Exactly as written, copy the lines that run from the start of the data below to the line containing "none -> green round brick G6 level 1", both ends included.

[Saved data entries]
BEGIN

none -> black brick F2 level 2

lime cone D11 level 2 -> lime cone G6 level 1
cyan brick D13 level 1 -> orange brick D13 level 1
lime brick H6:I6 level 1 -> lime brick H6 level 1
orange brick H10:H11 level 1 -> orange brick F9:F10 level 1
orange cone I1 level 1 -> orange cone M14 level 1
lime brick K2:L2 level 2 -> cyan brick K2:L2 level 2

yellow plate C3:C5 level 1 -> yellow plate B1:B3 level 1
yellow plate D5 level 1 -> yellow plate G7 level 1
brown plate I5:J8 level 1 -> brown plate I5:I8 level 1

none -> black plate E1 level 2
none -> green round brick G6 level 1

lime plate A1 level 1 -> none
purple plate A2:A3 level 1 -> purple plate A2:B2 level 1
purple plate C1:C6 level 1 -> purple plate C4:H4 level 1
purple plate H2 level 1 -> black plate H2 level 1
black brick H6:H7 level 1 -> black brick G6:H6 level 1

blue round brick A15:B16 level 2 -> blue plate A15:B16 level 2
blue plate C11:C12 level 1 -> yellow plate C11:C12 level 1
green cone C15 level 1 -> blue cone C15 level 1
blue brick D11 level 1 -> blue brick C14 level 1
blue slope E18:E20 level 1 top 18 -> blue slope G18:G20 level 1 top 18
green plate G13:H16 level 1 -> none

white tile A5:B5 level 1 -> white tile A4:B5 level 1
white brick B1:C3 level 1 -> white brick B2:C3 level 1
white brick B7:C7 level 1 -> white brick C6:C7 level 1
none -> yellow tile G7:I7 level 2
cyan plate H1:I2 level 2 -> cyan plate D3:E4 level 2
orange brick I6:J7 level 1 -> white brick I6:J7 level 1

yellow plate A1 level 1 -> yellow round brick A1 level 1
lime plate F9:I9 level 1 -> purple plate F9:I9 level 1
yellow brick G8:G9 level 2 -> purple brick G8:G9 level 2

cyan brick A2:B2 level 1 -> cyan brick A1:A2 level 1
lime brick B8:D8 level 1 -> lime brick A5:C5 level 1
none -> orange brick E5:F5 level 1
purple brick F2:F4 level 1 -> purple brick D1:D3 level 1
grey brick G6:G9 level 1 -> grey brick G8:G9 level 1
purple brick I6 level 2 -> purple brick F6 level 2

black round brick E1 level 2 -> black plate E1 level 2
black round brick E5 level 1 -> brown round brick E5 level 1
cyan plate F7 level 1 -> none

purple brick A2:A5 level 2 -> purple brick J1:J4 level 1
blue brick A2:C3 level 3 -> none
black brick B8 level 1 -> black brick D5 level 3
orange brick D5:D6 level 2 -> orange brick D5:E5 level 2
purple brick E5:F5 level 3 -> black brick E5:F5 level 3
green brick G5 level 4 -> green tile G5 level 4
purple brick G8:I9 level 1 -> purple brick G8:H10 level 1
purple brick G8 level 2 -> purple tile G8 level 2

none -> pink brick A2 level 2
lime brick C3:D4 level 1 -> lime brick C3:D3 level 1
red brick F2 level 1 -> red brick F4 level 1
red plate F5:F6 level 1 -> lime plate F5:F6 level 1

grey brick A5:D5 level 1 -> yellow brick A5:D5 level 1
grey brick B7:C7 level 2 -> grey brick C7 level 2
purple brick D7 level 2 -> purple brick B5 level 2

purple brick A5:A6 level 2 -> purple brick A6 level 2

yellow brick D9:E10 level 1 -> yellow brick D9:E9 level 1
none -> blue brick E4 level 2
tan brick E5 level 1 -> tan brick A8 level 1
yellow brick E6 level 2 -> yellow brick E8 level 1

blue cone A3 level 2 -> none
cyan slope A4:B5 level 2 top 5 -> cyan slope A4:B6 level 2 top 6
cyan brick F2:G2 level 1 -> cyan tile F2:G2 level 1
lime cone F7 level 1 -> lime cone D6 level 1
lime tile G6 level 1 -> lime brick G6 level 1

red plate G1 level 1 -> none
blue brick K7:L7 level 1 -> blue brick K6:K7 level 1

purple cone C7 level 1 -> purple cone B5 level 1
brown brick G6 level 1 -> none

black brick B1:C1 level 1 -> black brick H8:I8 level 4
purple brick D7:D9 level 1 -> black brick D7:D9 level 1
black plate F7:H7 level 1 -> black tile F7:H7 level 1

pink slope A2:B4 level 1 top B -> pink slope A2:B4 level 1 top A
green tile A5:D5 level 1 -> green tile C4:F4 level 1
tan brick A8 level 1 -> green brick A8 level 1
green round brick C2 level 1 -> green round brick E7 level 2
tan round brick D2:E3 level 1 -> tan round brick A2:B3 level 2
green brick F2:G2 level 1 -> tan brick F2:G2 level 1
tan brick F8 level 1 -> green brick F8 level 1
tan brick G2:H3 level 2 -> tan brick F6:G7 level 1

END

Answer for this exercise>
none -> black brick F2 level 2

lime cone D11 level 2 -> lime cone G6 level 1
cyan brick D13 level 1 -> orange brick D13 level 1
lime brick H6:I6 level 1 -> lime brick H6 level 1
orange brick H10:H11 level 1 -> orange brick F9:F10 level 1
orange cone I1 level 1 -> orange cone M14 level 1
lime brick K2:L2 level 2 -> cyan brick K2:L2 level 2

yellow plate C3:C5 level 1 -> yellow plate B1:B3 level 1
yellow plate D5 level 1 -> yellow plate G7 level 1
brown plate I5:J8 level 1 -> brown plate I5:I8 level 1

none -> black plate E1 level 2
none -> green round brick G6 level 1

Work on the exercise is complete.